* [Action item]: Retype every entry word for word.

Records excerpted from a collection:
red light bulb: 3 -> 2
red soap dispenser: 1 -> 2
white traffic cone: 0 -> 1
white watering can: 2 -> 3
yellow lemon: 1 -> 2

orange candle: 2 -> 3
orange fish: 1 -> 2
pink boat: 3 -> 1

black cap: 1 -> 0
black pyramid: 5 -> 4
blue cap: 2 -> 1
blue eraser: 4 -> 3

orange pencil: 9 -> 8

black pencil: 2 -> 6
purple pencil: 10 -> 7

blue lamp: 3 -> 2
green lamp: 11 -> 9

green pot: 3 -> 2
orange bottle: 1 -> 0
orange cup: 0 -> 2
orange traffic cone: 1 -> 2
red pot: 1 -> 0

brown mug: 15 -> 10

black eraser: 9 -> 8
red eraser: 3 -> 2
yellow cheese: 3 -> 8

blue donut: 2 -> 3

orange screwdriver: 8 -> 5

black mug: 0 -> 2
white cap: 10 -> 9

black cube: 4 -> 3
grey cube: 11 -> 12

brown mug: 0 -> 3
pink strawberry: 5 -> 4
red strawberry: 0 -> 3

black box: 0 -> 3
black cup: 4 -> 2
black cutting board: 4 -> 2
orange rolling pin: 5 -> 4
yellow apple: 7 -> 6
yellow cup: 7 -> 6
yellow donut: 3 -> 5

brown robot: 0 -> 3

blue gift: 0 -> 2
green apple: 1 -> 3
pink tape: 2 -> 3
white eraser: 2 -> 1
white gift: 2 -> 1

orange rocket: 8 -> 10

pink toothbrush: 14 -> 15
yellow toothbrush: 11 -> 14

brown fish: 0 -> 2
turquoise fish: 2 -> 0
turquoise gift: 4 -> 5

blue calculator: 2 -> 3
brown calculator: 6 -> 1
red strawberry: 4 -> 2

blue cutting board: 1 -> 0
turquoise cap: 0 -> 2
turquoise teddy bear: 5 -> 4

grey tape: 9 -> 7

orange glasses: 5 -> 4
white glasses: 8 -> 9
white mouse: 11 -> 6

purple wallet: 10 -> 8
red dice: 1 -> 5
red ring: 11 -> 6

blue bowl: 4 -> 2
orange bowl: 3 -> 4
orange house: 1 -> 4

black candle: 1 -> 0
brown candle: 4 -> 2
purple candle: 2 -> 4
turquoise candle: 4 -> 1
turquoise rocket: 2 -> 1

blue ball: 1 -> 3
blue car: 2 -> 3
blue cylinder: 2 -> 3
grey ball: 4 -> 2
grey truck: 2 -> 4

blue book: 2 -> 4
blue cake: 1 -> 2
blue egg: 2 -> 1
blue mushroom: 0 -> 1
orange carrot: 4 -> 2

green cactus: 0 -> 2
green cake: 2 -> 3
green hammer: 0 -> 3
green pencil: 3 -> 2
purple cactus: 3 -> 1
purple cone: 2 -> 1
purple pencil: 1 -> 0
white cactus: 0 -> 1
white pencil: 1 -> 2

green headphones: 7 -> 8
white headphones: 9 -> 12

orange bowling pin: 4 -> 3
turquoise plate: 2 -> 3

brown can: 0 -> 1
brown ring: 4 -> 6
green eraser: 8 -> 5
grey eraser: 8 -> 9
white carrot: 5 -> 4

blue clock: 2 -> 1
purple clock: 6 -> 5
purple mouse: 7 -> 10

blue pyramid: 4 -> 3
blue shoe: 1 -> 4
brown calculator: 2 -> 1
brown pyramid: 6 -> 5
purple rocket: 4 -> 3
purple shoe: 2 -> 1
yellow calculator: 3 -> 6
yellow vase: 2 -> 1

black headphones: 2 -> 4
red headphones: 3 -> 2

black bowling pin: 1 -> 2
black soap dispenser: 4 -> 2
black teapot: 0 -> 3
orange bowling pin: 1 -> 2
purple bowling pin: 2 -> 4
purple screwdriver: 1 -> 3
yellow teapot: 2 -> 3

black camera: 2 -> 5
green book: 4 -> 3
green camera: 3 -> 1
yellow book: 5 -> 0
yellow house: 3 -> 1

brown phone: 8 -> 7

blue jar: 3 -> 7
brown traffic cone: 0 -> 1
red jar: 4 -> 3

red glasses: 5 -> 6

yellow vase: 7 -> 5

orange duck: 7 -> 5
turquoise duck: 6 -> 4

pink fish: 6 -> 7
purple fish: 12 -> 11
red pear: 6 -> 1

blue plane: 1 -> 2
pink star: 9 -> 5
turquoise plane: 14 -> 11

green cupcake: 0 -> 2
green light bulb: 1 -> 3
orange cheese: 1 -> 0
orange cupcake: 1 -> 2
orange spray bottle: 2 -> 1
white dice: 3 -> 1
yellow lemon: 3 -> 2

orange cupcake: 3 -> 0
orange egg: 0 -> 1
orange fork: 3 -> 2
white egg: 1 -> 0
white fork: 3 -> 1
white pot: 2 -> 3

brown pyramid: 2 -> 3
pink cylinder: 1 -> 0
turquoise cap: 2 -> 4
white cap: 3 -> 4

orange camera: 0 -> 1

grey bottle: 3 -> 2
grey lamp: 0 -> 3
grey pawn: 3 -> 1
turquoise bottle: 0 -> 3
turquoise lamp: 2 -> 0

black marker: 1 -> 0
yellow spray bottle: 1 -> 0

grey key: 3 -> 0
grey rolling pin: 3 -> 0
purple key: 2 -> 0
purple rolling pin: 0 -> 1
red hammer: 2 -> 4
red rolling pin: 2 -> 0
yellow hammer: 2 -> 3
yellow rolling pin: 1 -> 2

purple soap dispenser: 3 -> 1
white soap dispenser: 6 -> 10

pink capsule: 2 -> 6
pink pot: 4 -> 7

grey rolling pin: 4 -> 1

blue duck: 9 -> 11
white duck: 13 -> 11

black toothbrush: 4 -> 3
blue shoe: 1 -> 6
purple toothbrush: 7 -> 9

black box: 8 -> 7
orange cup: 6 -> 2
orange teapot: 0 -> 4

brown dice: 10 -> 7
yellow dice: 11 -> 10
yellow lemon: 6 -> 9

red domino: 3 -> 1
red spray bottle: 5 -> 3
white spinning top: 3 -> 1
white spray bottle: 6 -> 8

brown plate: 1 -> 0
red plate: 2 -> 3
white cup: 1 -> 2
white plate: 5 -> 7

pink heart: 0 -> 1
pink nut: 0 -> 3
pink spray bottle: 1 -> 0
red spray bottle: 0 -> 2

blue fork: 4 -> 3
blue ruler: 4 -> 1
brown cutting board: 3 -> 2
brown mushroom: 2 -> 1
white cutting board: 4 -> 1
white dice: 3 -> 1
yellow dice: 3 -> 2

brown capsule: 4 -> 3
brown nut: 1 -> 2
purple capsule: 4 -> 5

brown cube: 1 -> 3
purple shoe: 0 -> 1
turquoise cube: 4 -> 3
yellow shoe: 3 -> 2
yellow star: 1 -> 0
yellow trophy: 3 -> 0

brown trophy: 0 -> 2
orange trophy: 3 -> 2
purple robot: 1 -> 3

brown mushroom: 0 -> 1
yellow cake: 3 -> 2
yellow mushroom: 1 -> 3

* [Expected output]:
red light bulb: 3 -> 2
red soap dispenser: 1 -> 2
white traffic cone: 0 -> 1
white watering can: 2 -> 3
yellow lemon: 1 -> 2

orange candle: 2 -> 3
orange fish: 1 -> 2
pink boat: 3 -> 1

black cap: 1 -> 0
black pyramid: 5 -> 4
blue cap: 2 -> 1
blue eraser: 4 -> 3

orange pencil: 9 -> 8

black pencil: 2 -> 6
purple pencil: 10 -> 7

blue lamp: 3 -> 2
green lamp: 11 -> 9

green pot: 3 -> 2
orange bottle: 1 -> 0
orange cup: 0 -> 2
orange traffic cone: 1 -> 2
red pot: 1 -> 0

brown mug: 15 -> 10

black eraser: 9 -> 8
red eraser: 3 -> 2
yellow cheese: 3 -> 8

blue donut: 2 -> 3

orange screwdriver: 8 -> 5

black mug: 0 -> 2
white cap: 10 -> 9

black cube: 4 -> 3
grey cube: 11 -> 12

brown mug: 0 -> 3
pink strawberry: 5 -> 4
red strawberry: 0 -> 3

black box: 0 -> 3
black cup: 4 -> 2
black cutting board: 4 -> 2
orange rolling pin: 5 -> 4
yellow apple: 7 -> 6
yellow cup: 7 -> 6
yellow donut: 3 -> 5

brown robot: 0 -> 3

blue gift: 0 -> 2
green apple: 1 -> 3
pink tape: 2 -> 3
white eraser: 2 -> 1
white gift: 2 -> 1

orange rocket: 8 -> 10

pink toothbrush: 14 -> 15
yellow toothbrush: 11 -> 14

brown fish: 0 -> 2
turquoise fish: 2 -> 0
turquoise gift: 4 -> 5

blue calculator: 2 -> 3
brown calculator: 6 -> 1
red strawberry: 4 -> 2

blue cutting board: 1 -> 0
turquoise cap: 0 -> 2
turquoise teddy bear: 5 -> 4

grey tape: 9 -> 7

orange glasses: 5 -> 4
white glasses: 8 -> 9
white mouse: 11 -> 6

purple wallet: 10 -> 8
red dice: 1 -> 5
red ring: 11 -> 6

blue bowl: 4 -> 2
orange bowl: 3 -> 4
orange house: 1 -> 4

black candle: 1 -> 0
brown candle: 4 -> 2
purple candle: 2 -> 4
turquoise candle: 4 -> 1
turquoise rocket: 2 -> 1

blue ball: 1 -> 3
blue car: 2 -> 3
blue cylinder: 2 -> 3
grey ball: 4 -> 2
grey truck: 2 -> 4

blue book: 2 -> 4
blue cake: 1 -> 2
blue egg: 2 -> 1
blue mushroom: 0 -> 1
orange carrot: 4 -> 2

green cactus: 0 -> 2
green cake: 2 -> 3
green hammer: 0 -> 3
green pencil: 3 -> 2
purple cactus: 3 -> 1
purple cone: 2 -> 1
purple pencil: 1 -> 0
white cactus: 0 -> 1
white pencil: 1 -> 2

green headphones: 7 -> 8
white headphones: 9 -> 12

orange bowling pin: 4 -> 3
turquoise plate: 2 -> 3

brown can: 0 -> 1
brown ring: 4 -> 6
green eraser: 8 -> 5
grey eraser: 8 -> 9
white carrot: 5 -> 4

blue clock: 2 -> 1
purple clock: 6 -> 5
purple mouse: 7 -> 10

blue pyramid: 4 -> 3
blue shoe: 1 -> 4
brown calculator: 2 -> 1
brown pyramid: 6 -> 5
purple rocket: 4 -> 3
purple shoe: 2 -> 1
yellow calculator: 3 -> 6
yellow vase: 2 -> 1

black headphones: 2 -> 4
red headphones: 3 -> 2

black bowling pin: 1 -> 2
black soap dispenser: 4 -> 2
black teapot: 0 -> 3
orange bowling pin: 1 -> 2
purple bowling pin: 2 -> 4
purple screwdriver: 1 -> 3
yellow teapot: 2 -> 3

black camera: 2 -> 5
green book: 4 -> 3
green camera: 3 -> 1
yellow book: 5 -> 0
yellow house: 3 -> 1

brown phone: 8 -> 7

blue jar: 3 -> 7
brown traffic cone: 0 -> 1
red jar: 4 -> 3

red glasses: 5 -> 6

yellow vase: 7 -> 5

orange duck: 7 -> 5
turquoise duck: 6 -> 4

pink fish: 6 -> 7
purple fish: 12 -> 11
red pear: 6 -> 1

blue plane: 1 -> 2
pink star: 9 -> 5
turquoise plane: 14 -> 11

green cupcake: 0 -> 2
green light bulb: 1 -> 3
orange cheese: 1 -> 0
orange cupcake: 1 -> 2
orange spray bottle: 2 -> 1
white dice: 3 -> 1
yellow lemon: 3 -> 2

orange cupcake: 3 -> 0
orange egg: 0 -> 1
orange fork: 3 -> 2
white egg: 1 -> 0
white fork: 3 -> 1
white pot: 2 -> 3

brown pyramid: 2 -> 3
pink cylinder: 1 -> 0
turquoise cap: 2 -> 4
white cap: 3 -> 4

orange camera: 0 -> 1

grey bottle: 3 -> 2
grey lamp: 0 -> 3
grey pawn: 3 -> 1
turquoise bottle: 0 -> 3
turquoise lamp: 2 -> 0

black marker: 1 -> 0
yellow spray bottle: 1 -> 0

grey key: 3 -> 0
grey rolling pin: 3 -> 0
purple key: 2 -> 0
purple rolling pin: 0 -> 1
red hammer: 2 -> 4
red rolling pin: 2 -> 0
yellow hammer: 2 -> 3
yellow rolling pin: 1 -> 2

purple soap dispenser: 3 -> 1
white soap dispenser: 6 -> 10

pink capsule: 2 -> 6
pink pot: 4 -> 7

grey rolling pin: 4 -> 1

blue duck: 9 -> 11
white duck: 13 -> 11

black toothbrush: 4 -> 3
blue shoe: 1 -> 6
purple toothbrush: 7 -> 9

black box: 8 -> 7
orange cup: 6 -> 2
orange teapot: 0 -> 4

brown dice: 10 -> 7
yellow dice: 11 -> 10
yellow lemon: 6 -> 9

red domino: 3 -> 1
red spray bottle: 5 -> 3
white spinning top: 3 -> 1
white spray bottle: 6 -> 8

brown plate: 1 -> 0
red plate: 2 -> 3
white cup: 1 -> 2
white plate: 5 -> 7

pink heart: 0 -> 1
pink nut: 0 -> 3
pink spray bottle: 1 -> 0
red spray bottle: 0 -> 2

blue fork: 4 -> 3
blue ruler: 4 -> 1
brown cutting board: 3 -> 2
brown mushroom: 2 -> 1
white cutting board: 4 -> 1
white dice: 3 -> 1
yellow dice: 3 -> 2

brown capsule: 4 -> 3
brown nut: 1 -> 2
purple capsule: 4 -> 5

brown cube: 1 -> 3
purple shoe: 0 -> 1
turquoise cube: 4 -> 3
yellow shoe: 3 -> 2
yellow star: 1 -> 0
yellow trophy: 3 -> 0

brown trophy: 0 -> 2
orange trophy: 3 -> 2
purple robot: 1 -> 3

brown mushroom: 0 -> 1
yellow cake: 3 -> 2
yellow mushroom: 1 -> 3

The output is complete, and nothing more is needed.